## About this task
The response must be made up of the lines in the entries below that contain "black".

## Dataset records

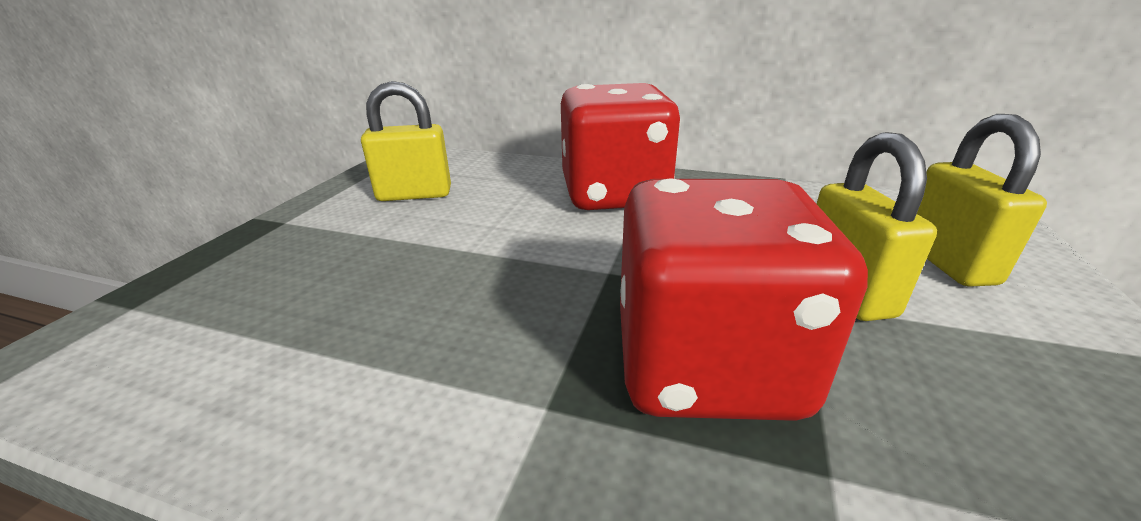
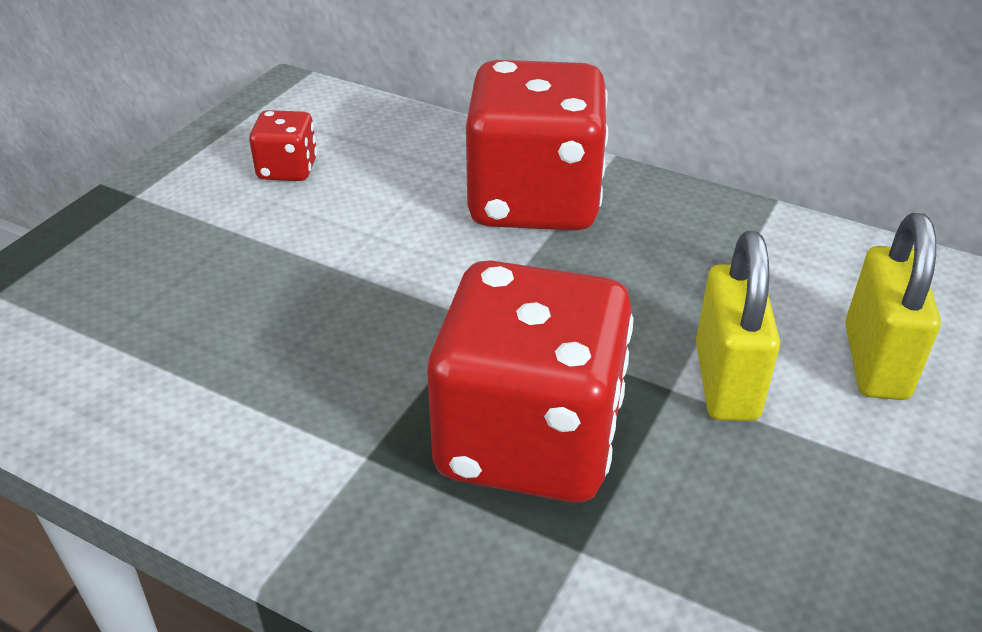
camera: 10 degrees right, 10 degrees up
yellow padlock [361,81,451,201] -> red dice [249,110,317,181]

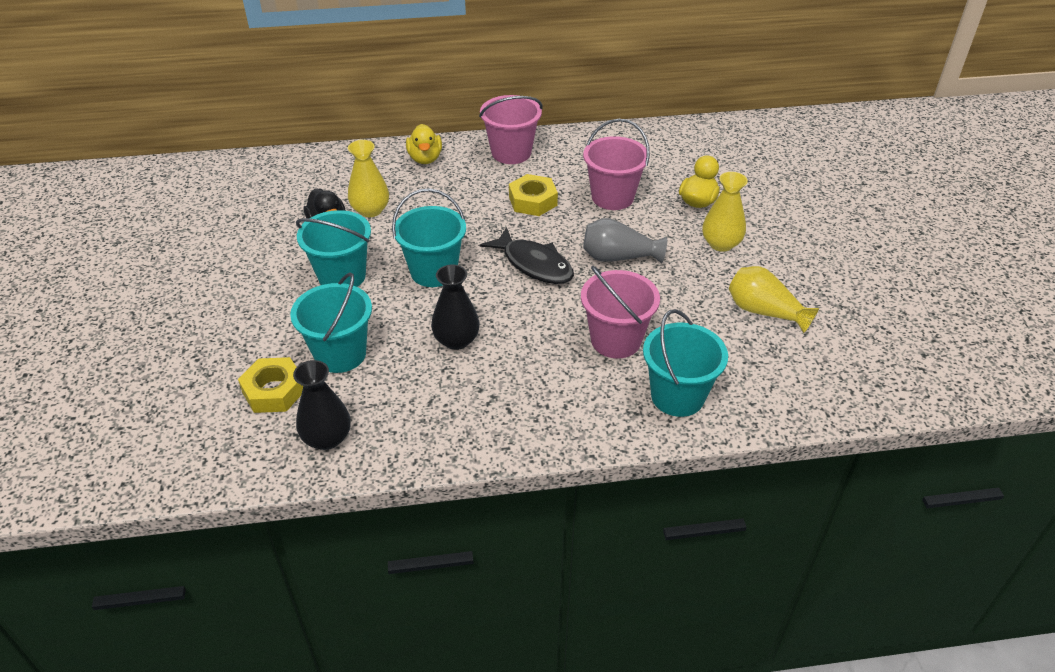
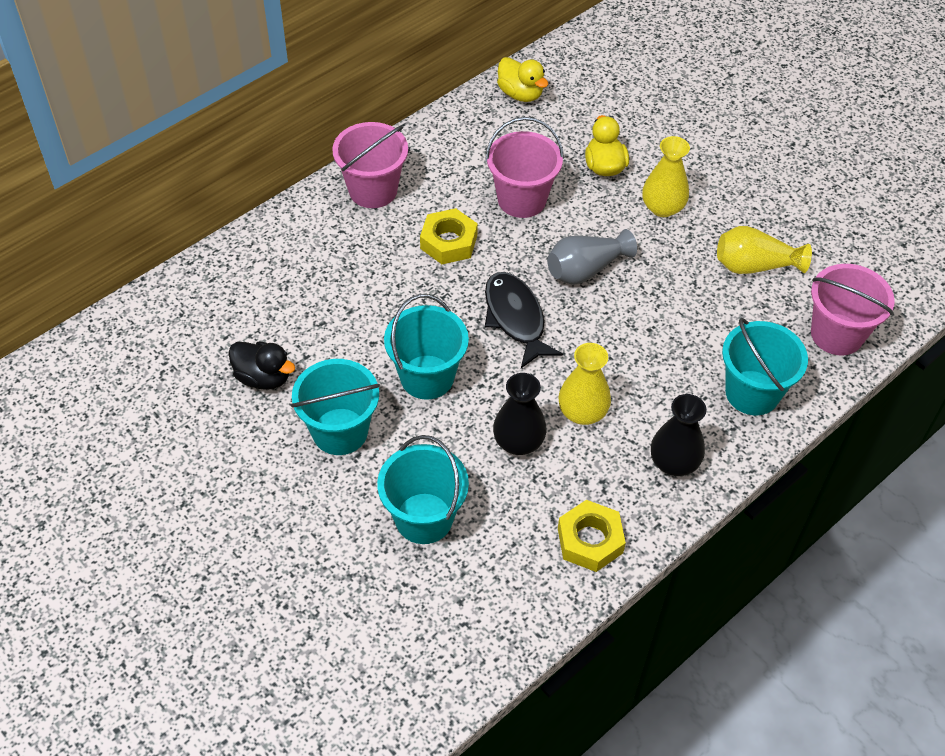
camera: 35 degrees left, 10 degrees up
yellow nut [238,357,303,413] -> yellow nut moved to [558,500,626,572]
black vase [293,360,351,450] -> black vase moved to [651,394,707,476]
yellow vase [348,140,389,217] -> yellow vase moved to [558,343,611,425]
yellow duck [406,124,442,164] -> yellow duck moved to [497,57,548,102]
black fish [480,227,574,284] -> black fish turned 120 degrees counterclockwise [485,272,563,368]
pink bucket [581,266,660,358] -> pink bucket moved to [811,264,895,355]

## Exercise answer
black vase [293,360,351,450] -> black vase moved to [651,394,707,476]
black fish [480,227,574,284] -> black fish turned 120 degrees counterclockwise [485,272,563,368]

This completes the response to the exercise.